◆ **Materials provided**:
════════
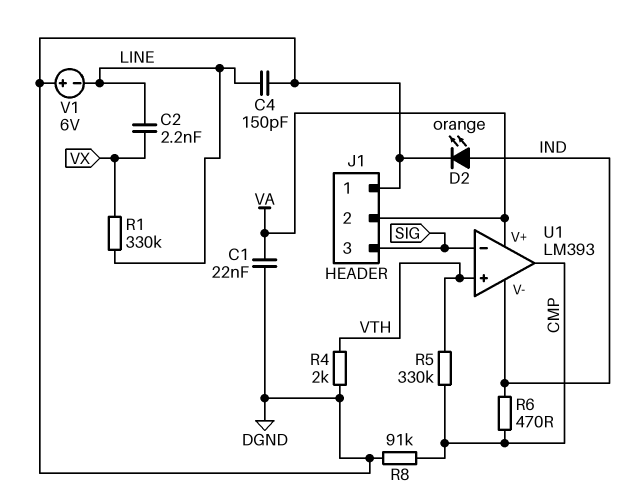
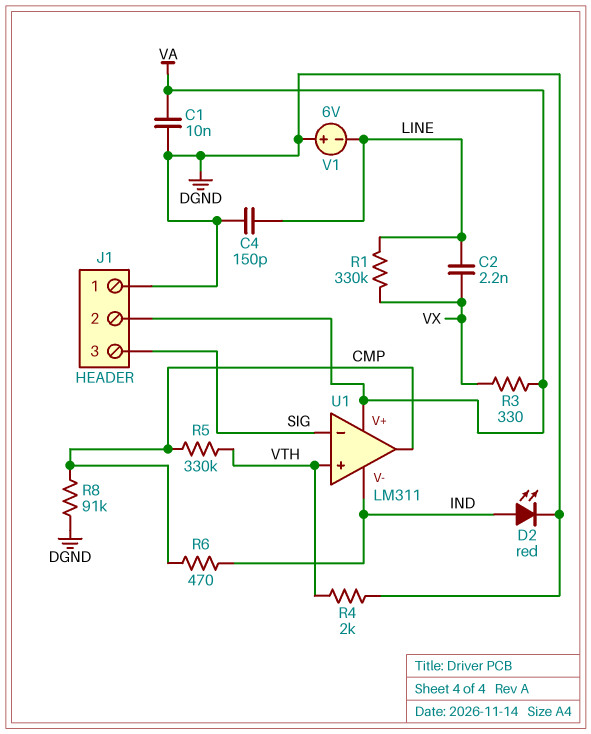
C1: 22nF (DGND, VA) -> 10nF (DGND, VA)
D2: LED orange (A IND, K DGND) -> LED red (A IND, K DGND)
R3: none -> 330 (VA, VX)
U1: LM393 -> LM311

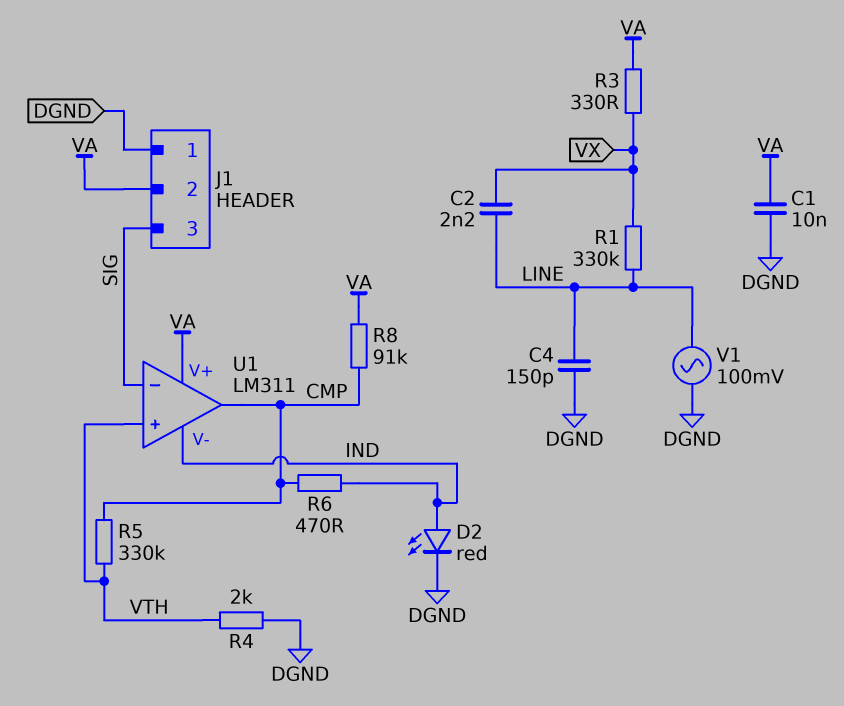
R8: 91k (CMP, DGND) -> 91k (CMP, VA)
V1: 6V (plus DGND, minus LINE) -> AC 100mV (DGND, LINE)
════════
Starting with the line that holds "R3: none -> 330 (VA, VX)", return each line exactly through the final line of the entries above; pictures are not part of the output.

R3: none -> 330 (VA, VX)
U1: LM393 -> LM311

R8: 91k (CMP, DGND) -> 91k (CMP, VA)
V1: 6V (plus DGND, minus LINE) -> AC 100mV (DGND, LINE)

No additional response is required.